## TASK DESCRIPTION
Lay out the rows below as a Markdown table with the columns Line and Text, giving each row a number and omitting blank lines. Begin at the first row and stop after the row that contains "10 [34, 338]".

## RECORDS SHOWN
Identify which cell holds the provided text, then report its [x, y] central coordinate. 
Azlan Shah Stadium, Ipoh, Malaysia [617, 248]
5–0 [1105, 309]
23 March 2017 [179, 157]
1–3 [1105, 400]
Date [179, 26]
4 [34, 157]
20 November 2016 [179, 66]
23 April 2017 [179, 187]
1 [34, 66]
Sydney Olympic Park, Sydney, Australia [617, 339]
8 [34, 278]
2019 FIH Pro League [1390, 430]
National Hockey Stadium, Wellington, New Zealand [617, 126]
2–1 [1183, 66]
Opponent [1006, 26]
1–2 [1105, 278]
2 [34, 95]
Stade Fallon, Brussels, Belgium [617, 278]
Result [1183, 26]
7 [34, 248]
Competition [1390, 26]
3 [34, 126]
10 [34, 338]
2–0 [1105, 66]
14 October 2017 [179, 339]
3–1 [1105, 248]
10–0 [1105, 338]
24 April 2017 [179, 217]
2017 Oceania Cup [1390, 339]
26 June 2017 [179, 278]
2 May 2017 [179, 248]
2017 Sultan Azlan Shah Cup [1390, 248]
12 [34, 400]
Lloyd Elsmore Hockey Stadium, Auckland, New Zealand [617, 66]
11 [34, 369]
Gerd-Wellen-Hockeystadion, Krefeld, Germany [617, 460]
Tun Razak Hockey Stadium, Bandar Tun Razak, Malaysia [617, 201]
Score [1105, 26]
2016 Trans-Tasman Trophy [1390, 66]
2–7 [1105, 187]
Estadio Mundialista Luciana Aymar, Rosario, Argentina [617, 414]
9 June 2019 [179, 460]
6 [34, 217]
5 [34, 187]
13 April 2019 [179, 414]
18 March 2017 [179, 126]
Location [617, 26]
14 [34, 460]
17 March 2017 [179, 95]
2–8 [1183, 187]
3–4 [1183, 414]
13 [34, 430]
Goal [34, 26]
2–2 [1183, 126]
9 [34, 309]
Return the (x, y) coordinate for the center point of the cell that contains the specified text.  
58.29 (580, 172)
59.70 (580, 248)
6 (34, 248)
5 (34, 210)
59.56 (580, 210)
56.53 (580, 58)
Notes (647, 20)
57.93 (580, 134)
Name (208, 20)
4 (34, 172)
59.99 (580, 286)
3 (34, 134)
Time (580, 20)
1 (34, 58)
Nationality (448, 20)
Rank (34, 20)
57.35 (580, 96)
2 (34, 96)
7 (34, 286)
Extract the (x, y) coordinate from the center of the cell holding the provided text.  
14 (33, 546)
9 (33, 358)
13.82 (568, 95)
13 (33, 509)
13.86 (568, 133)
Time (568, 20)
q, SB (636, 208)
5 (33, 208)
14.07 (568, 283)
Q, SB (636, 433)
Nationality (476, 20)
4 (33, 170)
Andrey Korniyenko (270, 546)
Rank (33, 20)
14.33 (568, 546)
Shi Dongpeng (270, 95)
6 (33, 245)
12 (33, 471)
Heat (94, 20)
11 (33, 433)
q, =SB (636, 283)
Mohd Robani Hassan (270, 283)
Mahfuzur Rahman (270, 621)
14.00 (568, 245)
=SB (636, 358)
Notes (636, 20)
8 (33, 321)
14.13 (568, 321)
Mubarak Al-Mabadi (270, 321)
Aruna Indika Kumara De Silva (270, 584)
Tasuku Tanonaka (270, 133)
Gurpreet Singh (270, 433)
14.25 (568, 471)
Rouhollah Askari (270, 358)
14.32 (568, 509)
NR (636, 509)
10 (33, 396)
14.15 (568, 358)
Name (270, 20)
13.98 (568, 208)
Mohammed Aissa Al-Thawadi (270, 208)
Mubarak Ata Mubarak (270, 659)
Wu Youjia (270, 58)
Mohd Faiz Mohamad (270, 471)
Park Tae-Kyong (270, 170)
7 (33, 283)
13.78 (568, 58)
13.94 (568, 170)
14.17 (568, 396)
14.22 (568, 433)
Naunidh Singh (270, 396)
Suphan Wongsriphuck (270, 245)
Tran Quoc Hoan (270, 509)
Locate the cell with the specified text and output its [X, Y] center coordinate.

## WRITTEN SOLUTION
| Line | Text |
|---|---|
| 1 | Identify which cell holds the provided text, then report its [x, y] central coordinate.  |
| 2 | Azlan Shah Stadium, Ipoh, Malaysia [617, 248] |
| 3 | 5–0 [1105, 309] |
| 4 | 23 March 2017 [179, 157] |
| 5 | 1–3 [1105, 400] |
| 6 | Date [179, 26] |
| 7 | 4 [34, 157] |
| 8 | 20 November 2016 [179, 66] |
| 9 | 23 April 2017 [179, 187] |
| 10 | 1 [34, 66] |
| 11 | Sydney Olympic Park, Sydney, Australia [617, 339] |
| 12 | 8 [34, 278] |
| 13 | 2019 FIH Pro League [1390, 430] |
| 14 | National Hockey Stadium, Wellington, New Zealand [617, 126] |
| 15 | 2–1 [1183, 66] |
| 16 | Opponent [1006, 26] |
| 17 | 1–2 [1105, 278] |
| 18 | 2 [34, 95] |
| 19 | Stade Fallon, Brussels, Belgium [617, 278] |
| 20 | Result [1183, 26] |
| 21 | 7 [34, 248] |
| 22 | Competition [1390, 26] |
| 23 | 3 [34, 126] |
| 24 | 10 [34, 338] |